Reproduce the whole listing exactly, omitting any picture it holds.

++++ GIVEN RECORDS ++++

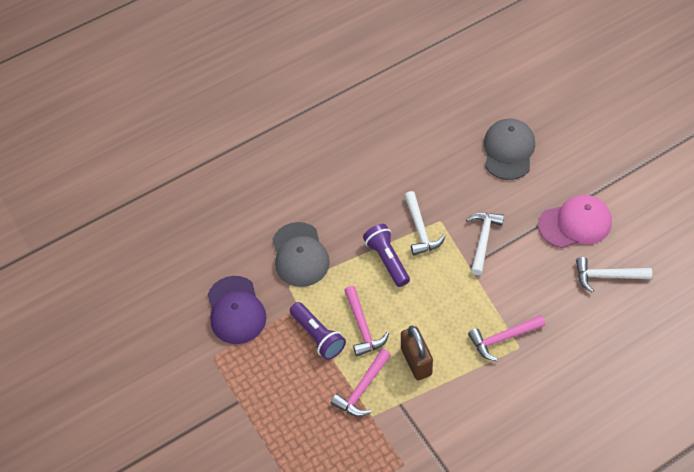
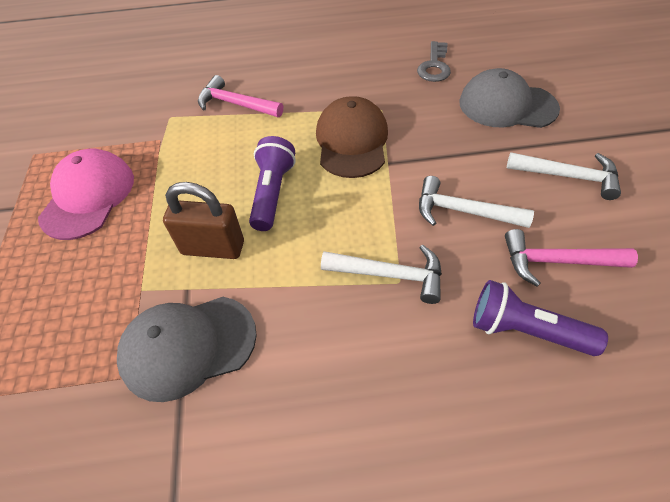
brown cap: 0 -> 1
grey key: 0 -> 1
pink hammer: 3 -> 2
purple cap: 1 -> 0

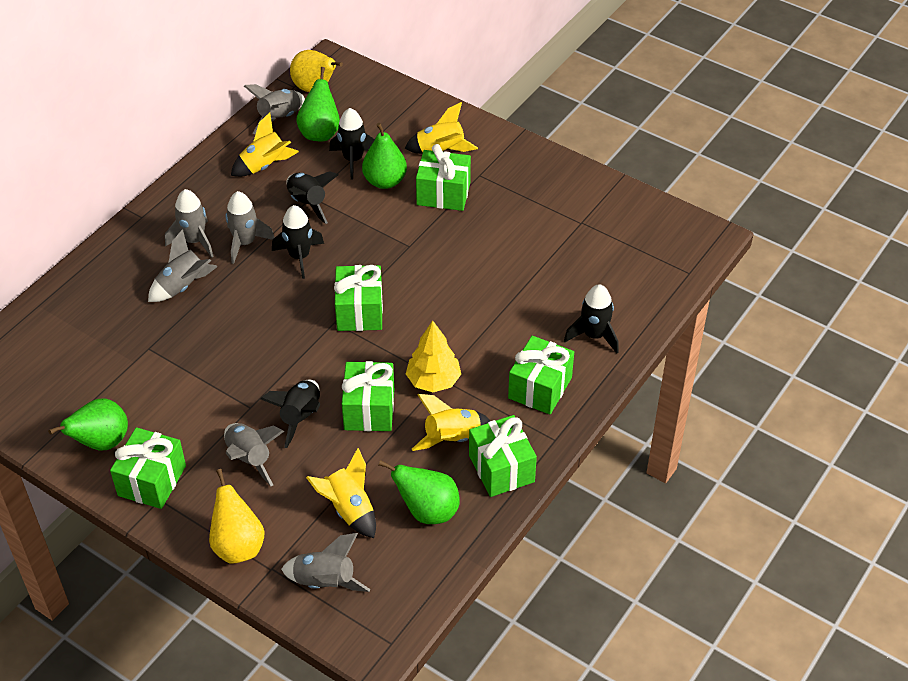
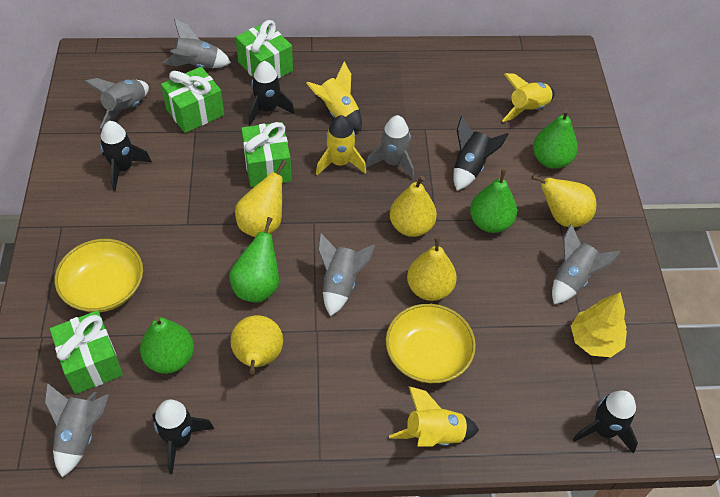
green gift: 6 -> 4
yellow bowl: 0 -> 2
yellow pear: 2 -> 5

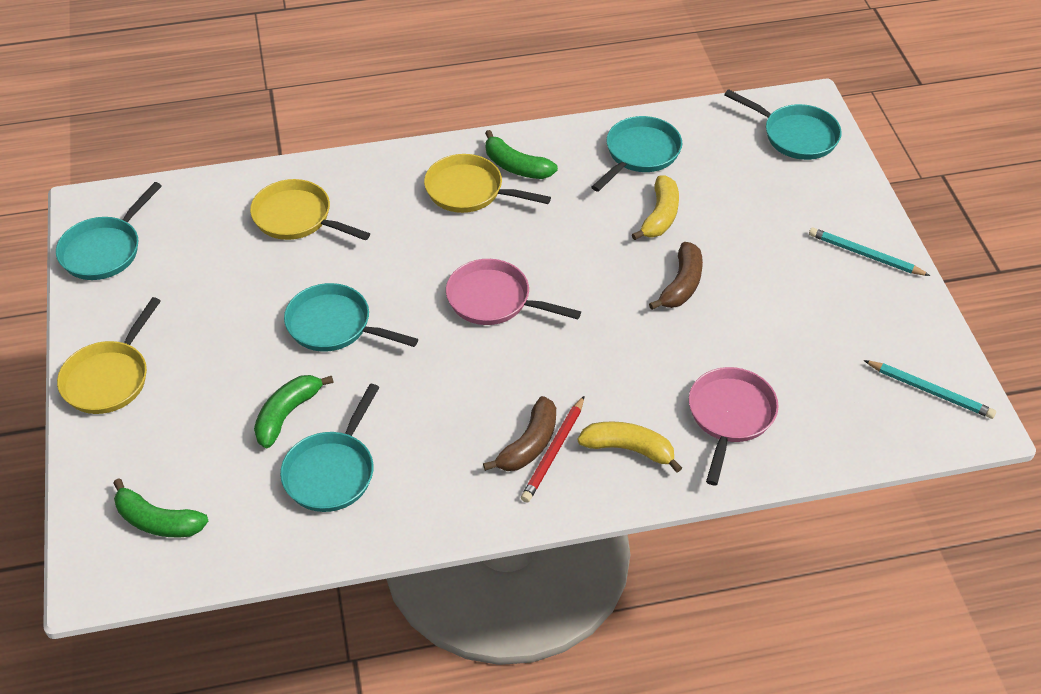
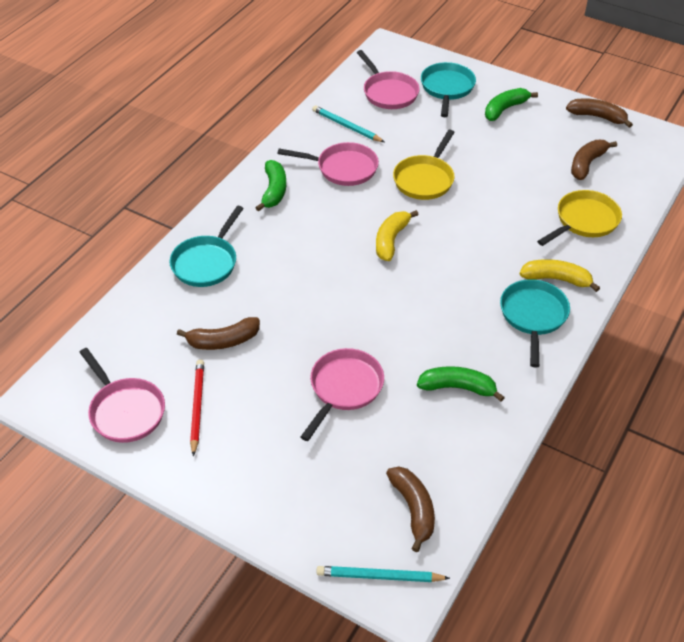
brown banana: 2 -> 4
pink pan: 2 -> 4
turquoise pan: 5 -> 3
yellow pan: 3 -> 2

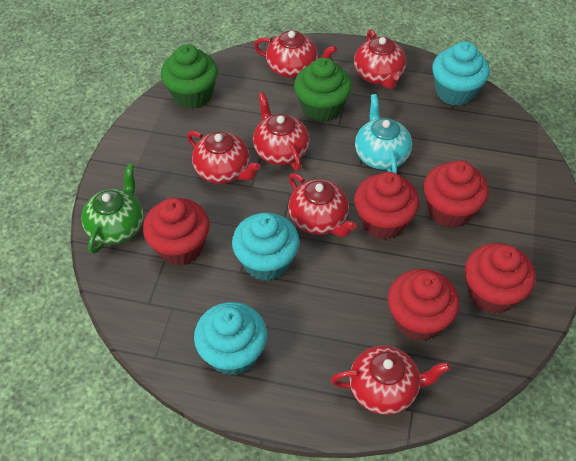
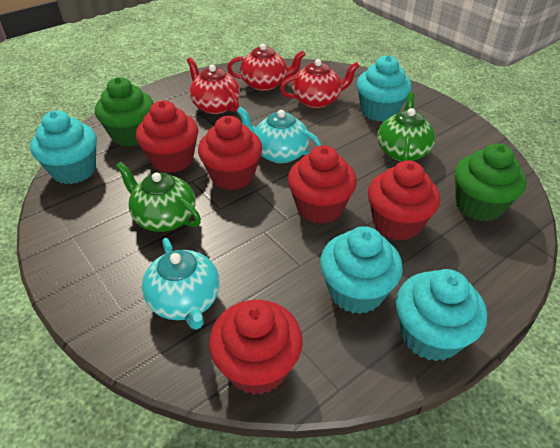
green teapot: 1 -> 2
red teapot: 6 -> 3
turquoise cupcake: 3 -> 4
turquoise teapot: 1 -> 2

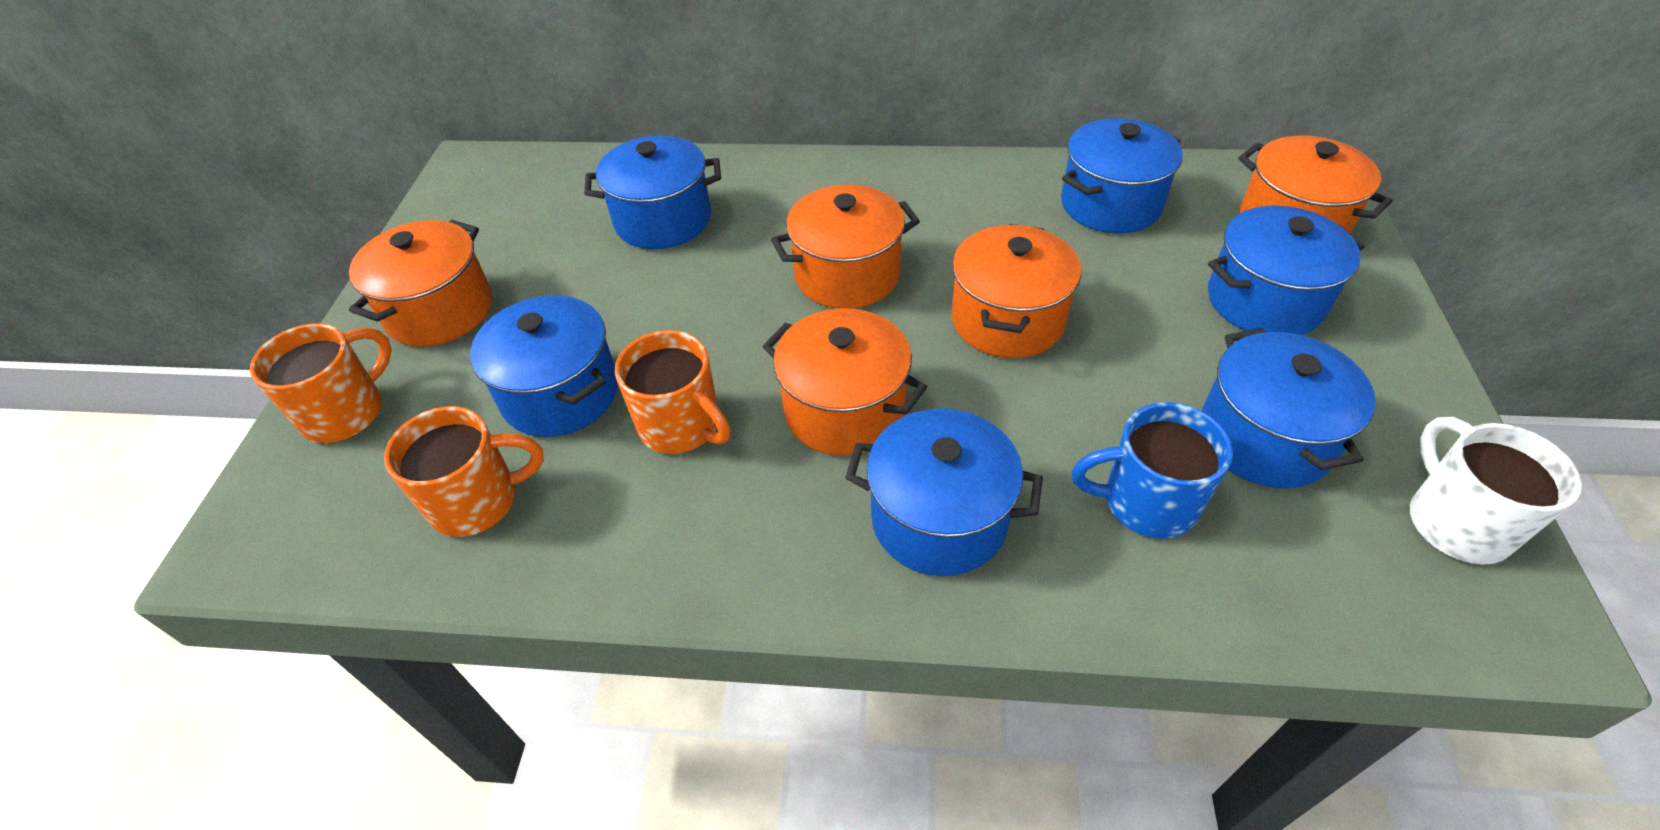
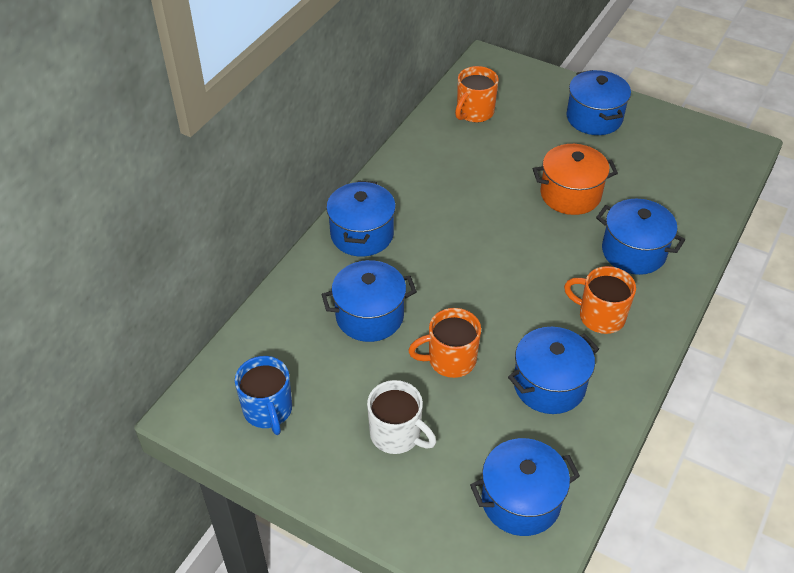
orange pot: 5 -> 1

++++

* **WORKED SOLUTION**
brown cap: 0 -> 1
grey key: 0 -> 1
pink hammer: 3 -> 2
purple cap: 1 -> 0

green gift: 6 -> 4
yellow bowl: 0 -> 2
yellow pear: 2 -> 5

brown banana: 2 -> 4
pink pan: 2 -> 4
turquoise pan: 5 -> 3
yellow pan: 3 -> 2

green teapot: 1 -> 2
red teapot: 6 -> 3
turquoise cupcake: 3 -> 4
turquoise teapot: 1 -> 2

orange pot: 5 -> 1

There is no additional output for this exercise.